(Two-dimensional motion records)
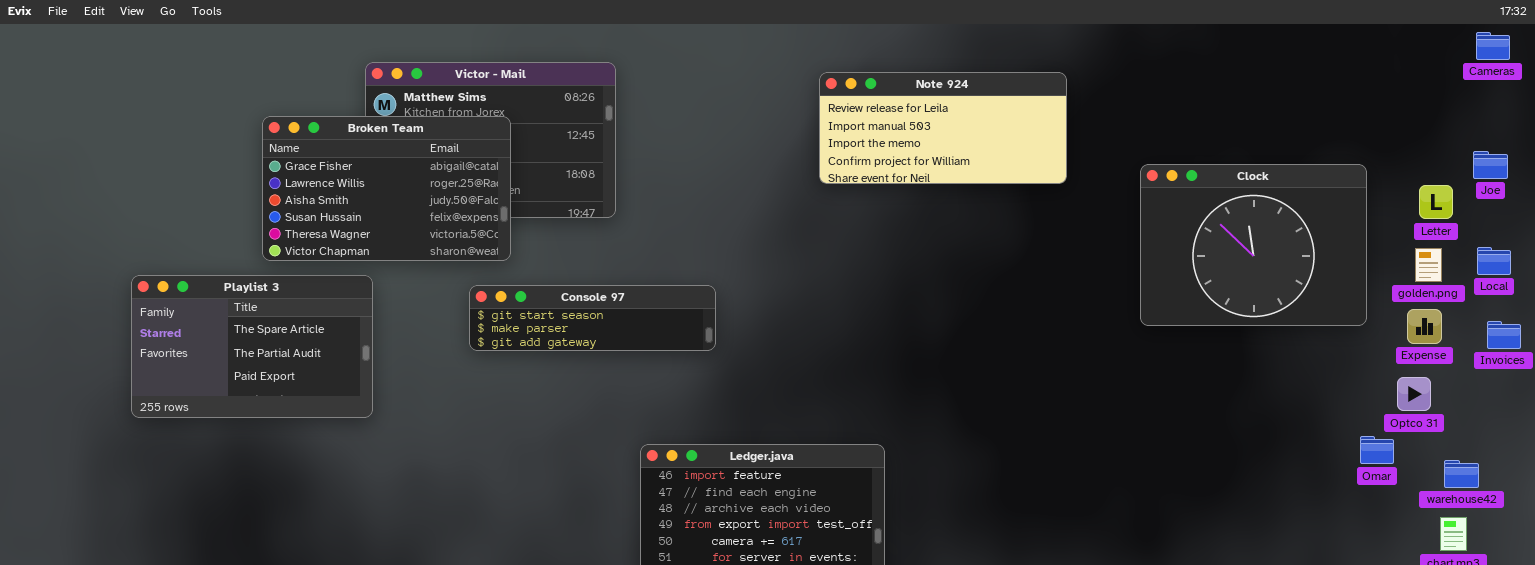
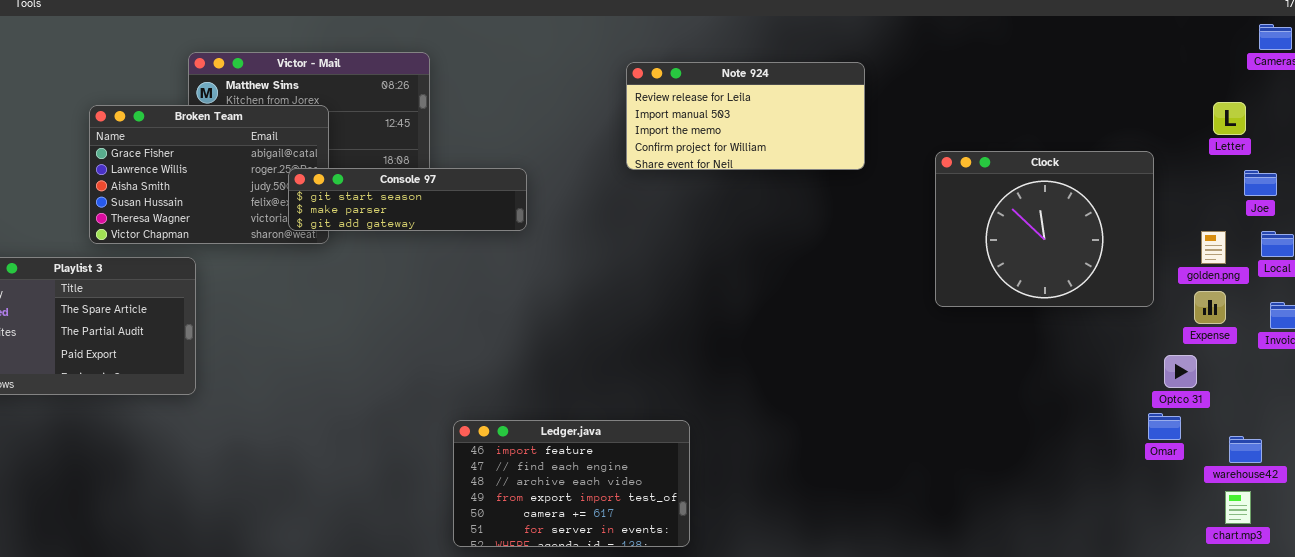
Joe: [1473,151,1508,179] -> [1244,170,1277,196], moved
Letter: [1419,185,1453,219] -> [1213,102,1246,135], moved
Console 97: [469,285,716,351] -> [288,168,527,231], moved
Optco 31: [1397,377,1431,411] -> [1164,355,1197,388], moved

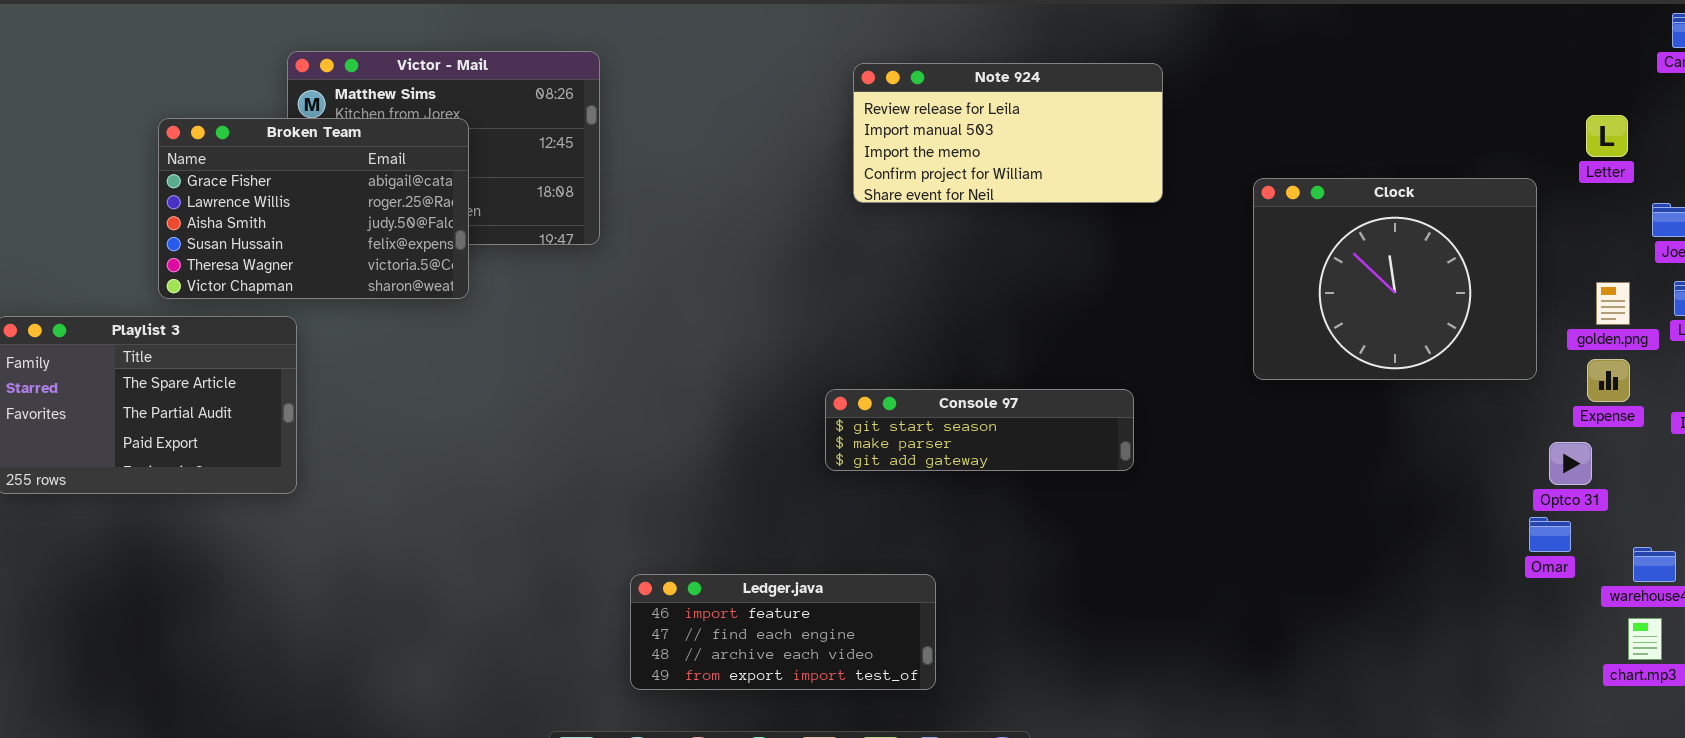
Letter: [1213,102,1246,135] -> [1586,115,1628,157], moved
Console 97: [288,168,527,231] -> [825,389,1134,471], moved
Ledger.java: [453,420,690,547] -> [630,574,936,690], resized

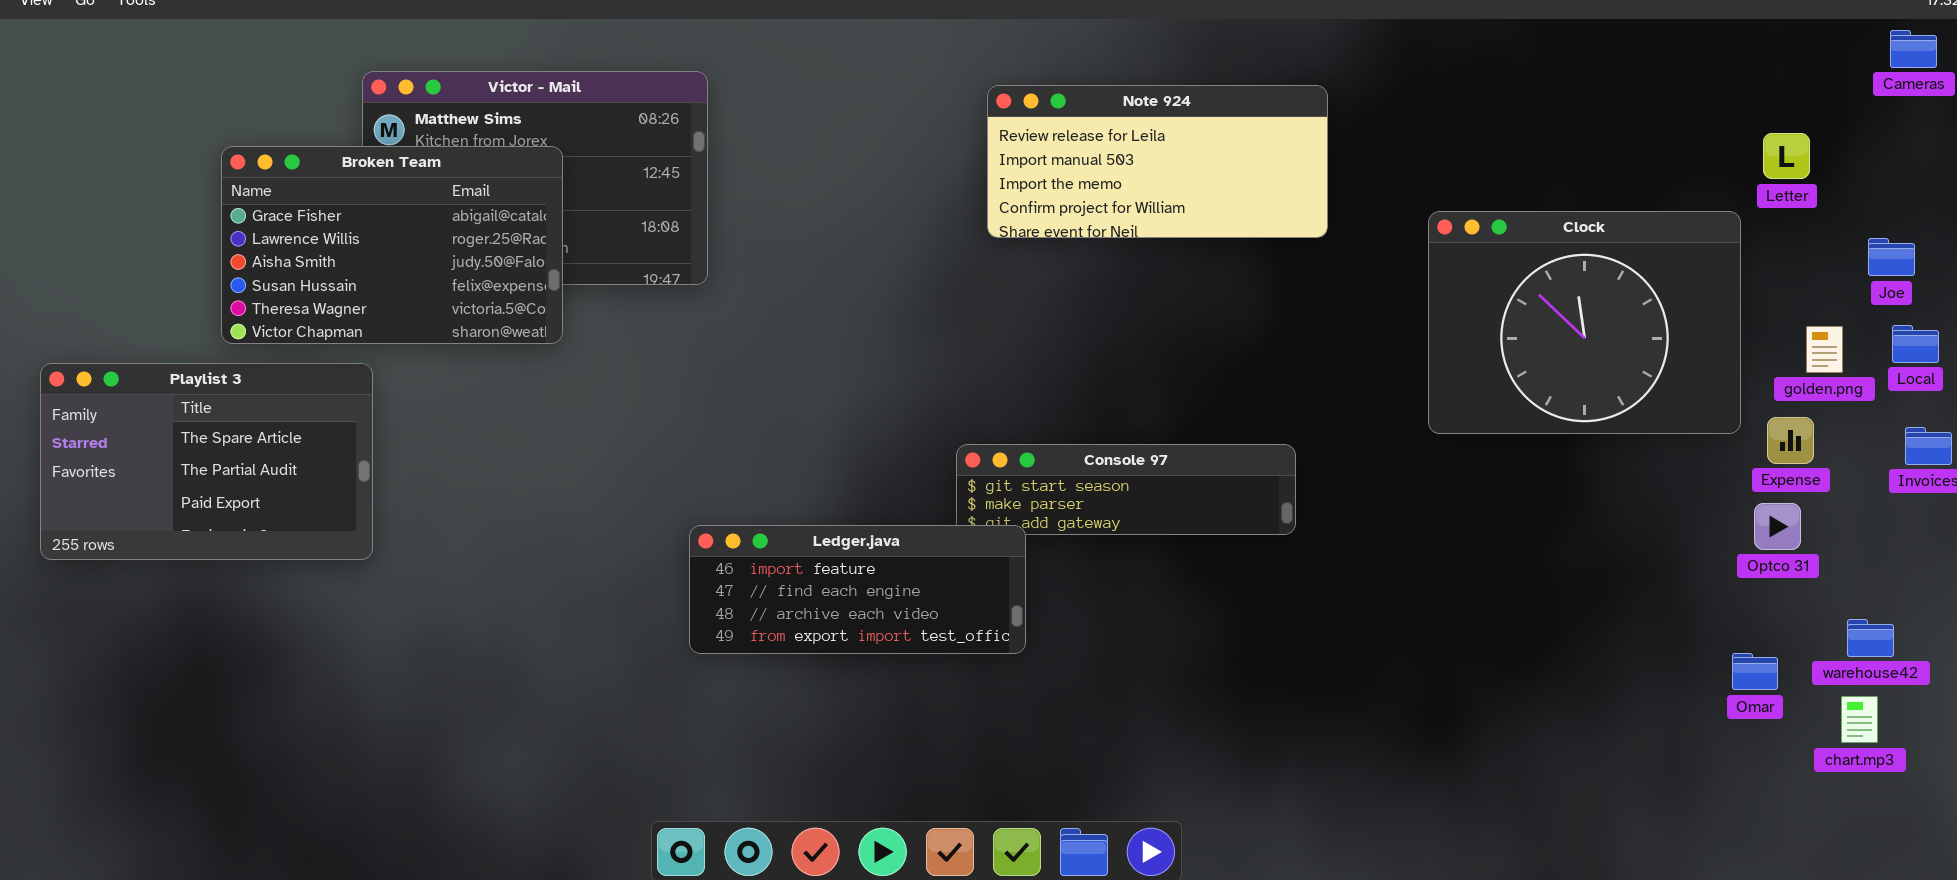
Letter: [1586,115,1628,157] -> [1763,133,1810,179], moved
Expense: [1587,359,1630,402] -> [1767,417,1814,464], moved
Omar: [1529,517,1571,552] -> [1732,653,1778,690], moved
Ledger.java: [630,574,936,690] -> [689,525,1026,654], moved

[Prompt]
Give back exactly the lines from the line containing "Expense: [1587,359,1630,402] ->" to the end of the entries, and no other lines.

[Exercise output]
Expense: [1587,359,1630,402] -> [1767,417,1814,464], moved
Omar: [1529,517,1571,552] -> [1732,653,1778,690], moved
Ledger.java: [630,574,936,690] -> [689,525,1026,654], moved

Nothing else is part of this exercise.